- [DATA FOR ANALYSIS]
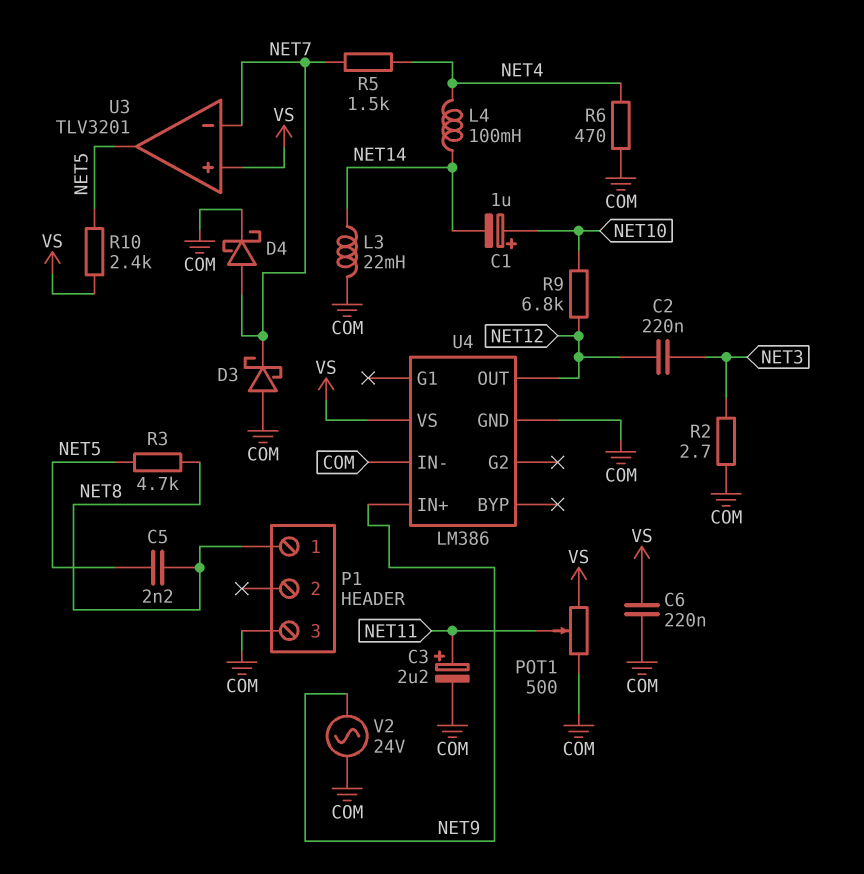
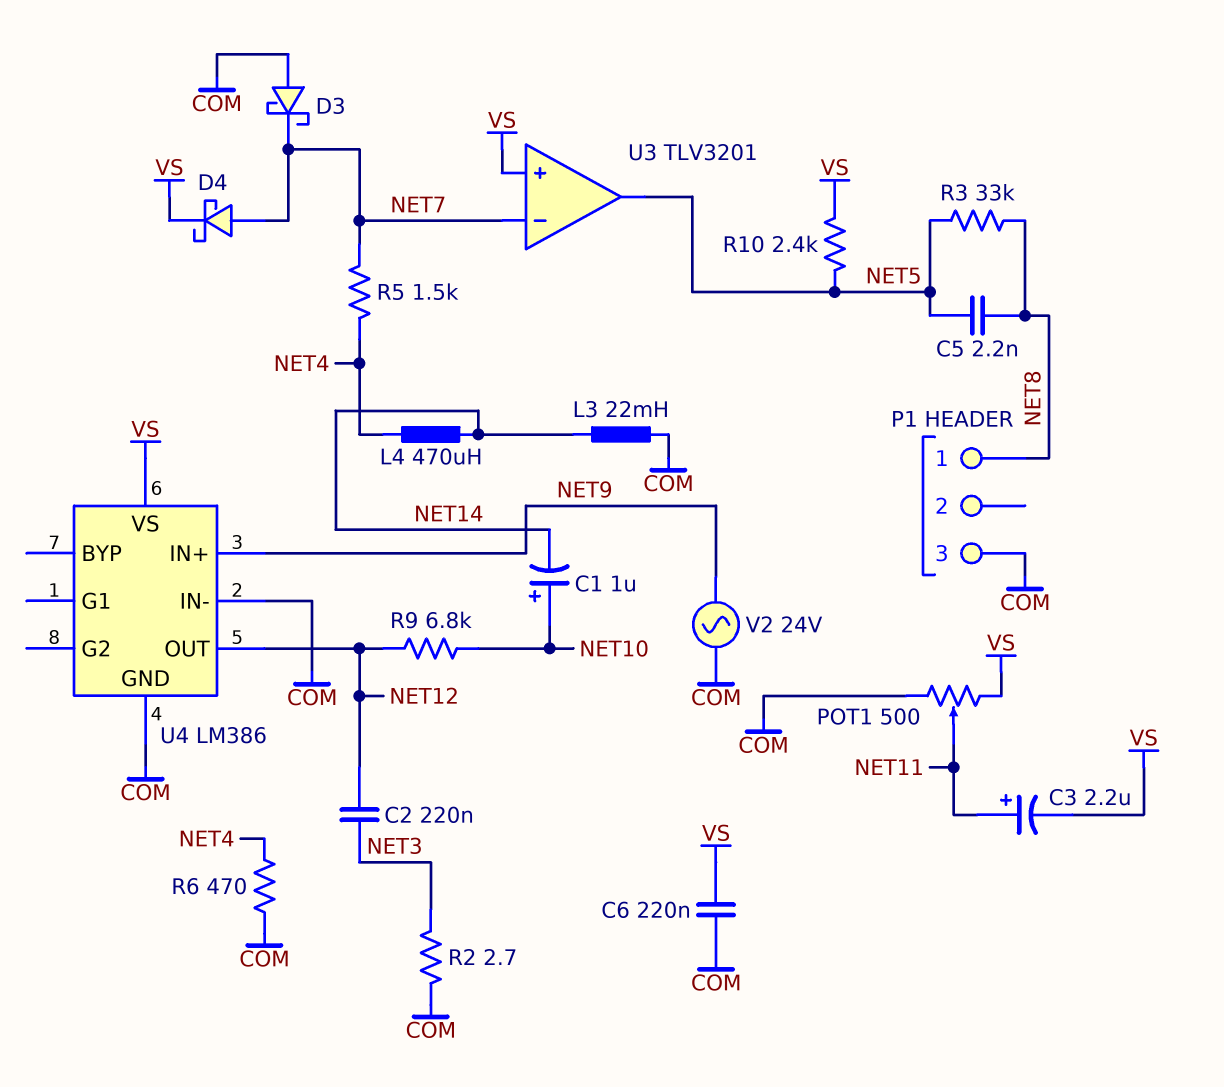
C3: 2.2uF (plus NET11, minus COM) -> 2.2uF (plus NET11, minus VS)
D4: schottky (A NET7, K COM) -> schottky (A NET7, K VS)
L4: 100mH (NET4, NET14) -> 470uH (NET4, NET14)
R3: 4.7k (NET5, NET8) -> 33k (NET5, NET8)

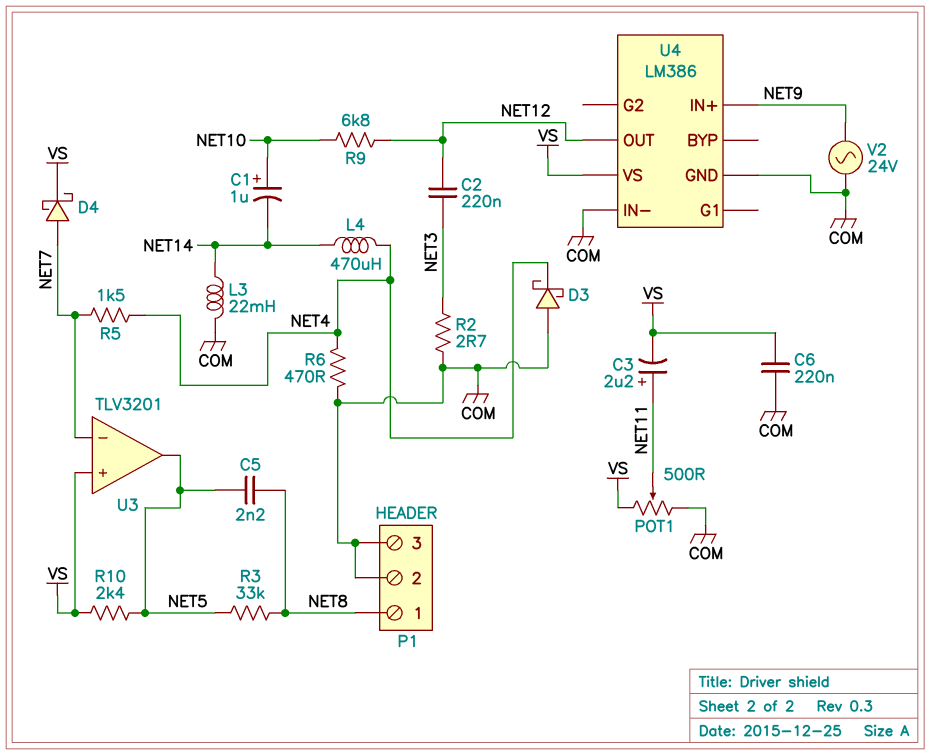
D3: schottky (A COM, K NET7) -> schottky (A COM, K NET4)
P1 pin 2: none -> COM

- [THE PROBLEM] Print the material above word for word, first line through the line with "R3: 4.7k (NET5, NET8) -> 33k (NET5, NET8)", and leave every picture out.

- [SOLUTION TO THIS PROBLEM]
C3: 2.2uF (plus NET11, minus COM) -> 2.2uF (plus NET11, minus VS)
D4: schottky (A NET7, K COM) -> schottky (A NET7, K VS)
L4: 100mH (NET4, NET14) -> 470uH (NET4, NET14)
R3: 4.7k (NET5, NET8) -> 33k (NET5, NET8)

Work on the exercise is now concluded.